Records to process Block Start

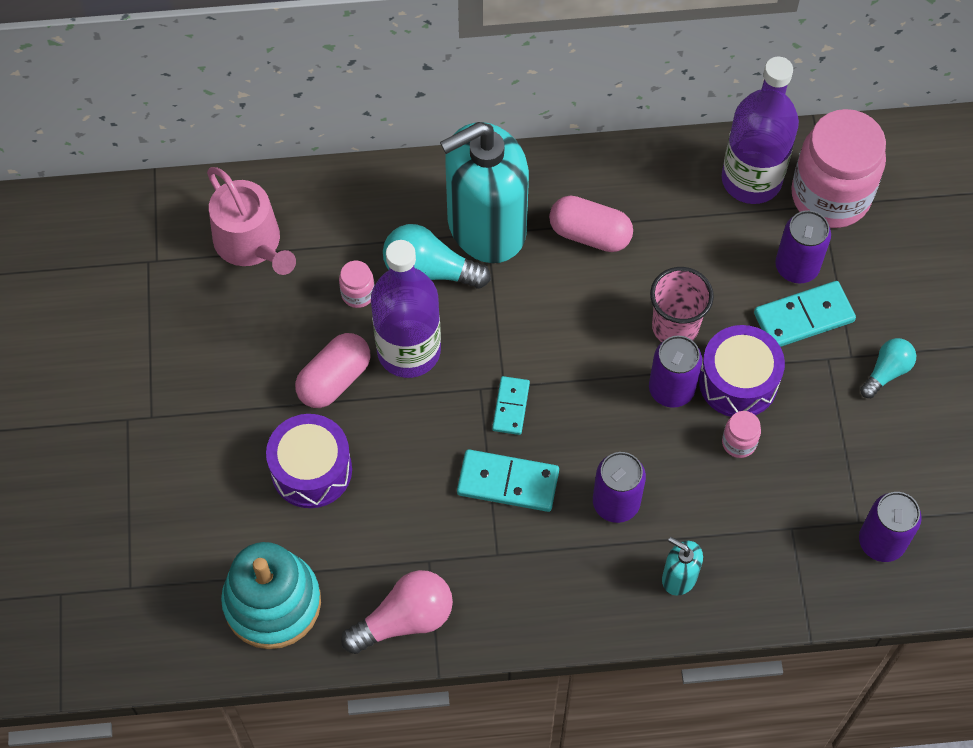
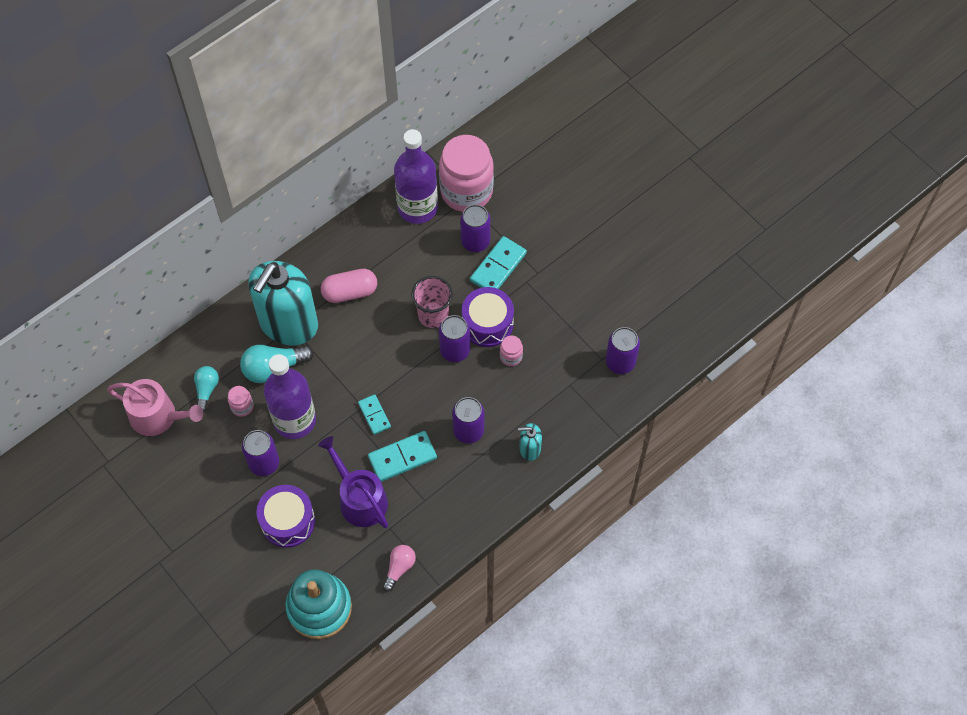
camera: 35 degrees left, 0 degrees up
(334, 379) = (264, 463): pink capsule -> purple can
(404, 619) = (399, 568): pink light bulb -> pink light bulb, size x0.63
(418, 500) = (359, 499): none -> purple watering can
(886, 372) = (561, 270): turquoise light bulb -> turquoise light bulb (206, 390)

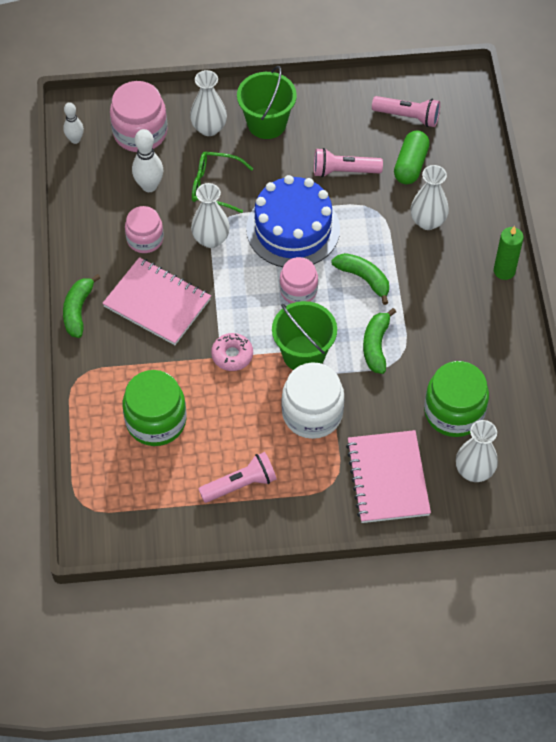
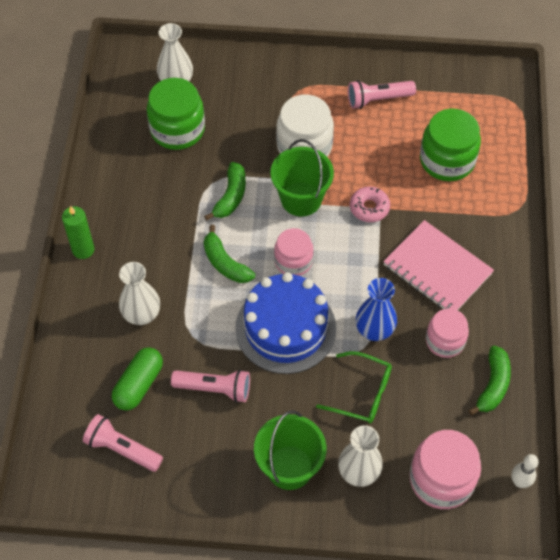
camera: 170 degrees left, 0 degrees up
(78, 310) = (517, 274): green banana -> green banana (493, 385)
(149, 186) = (435, 405): white bowling pin -> none
(211, 239) = (374, 330): white vase -> blue vase
(387, 478) = (251, 87): pink notebook -> none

Records to process Block End

● **What the exercise asks**: Only the text of the entries belongs in the answer, copied exactly; the pictures stay out.

● **Exercise response**:
camera: 35 degrees left, 0 degrees up
(334, 379) = (264, 463): pink capsule -> purple can
(404, 619) = (399, 568): pink light bulb -> pink light bulb, size x0.63
(418, 500) = (359, 499): none -> purple watering can
(886, 372) = (561, 270): turquoise light bulb -> turquoise light bulb (206, 390)

camera: 170 degrees left, 0 degrees up
(78, 310) = (517, 274): green banana -> green banana (493, 385)
(149, 186) = (435, 405): white bowling pin -> none
(211, 239) = (374, 330): white vase -> blue vase
(387, 478) = (251, 87): pink notebook -> none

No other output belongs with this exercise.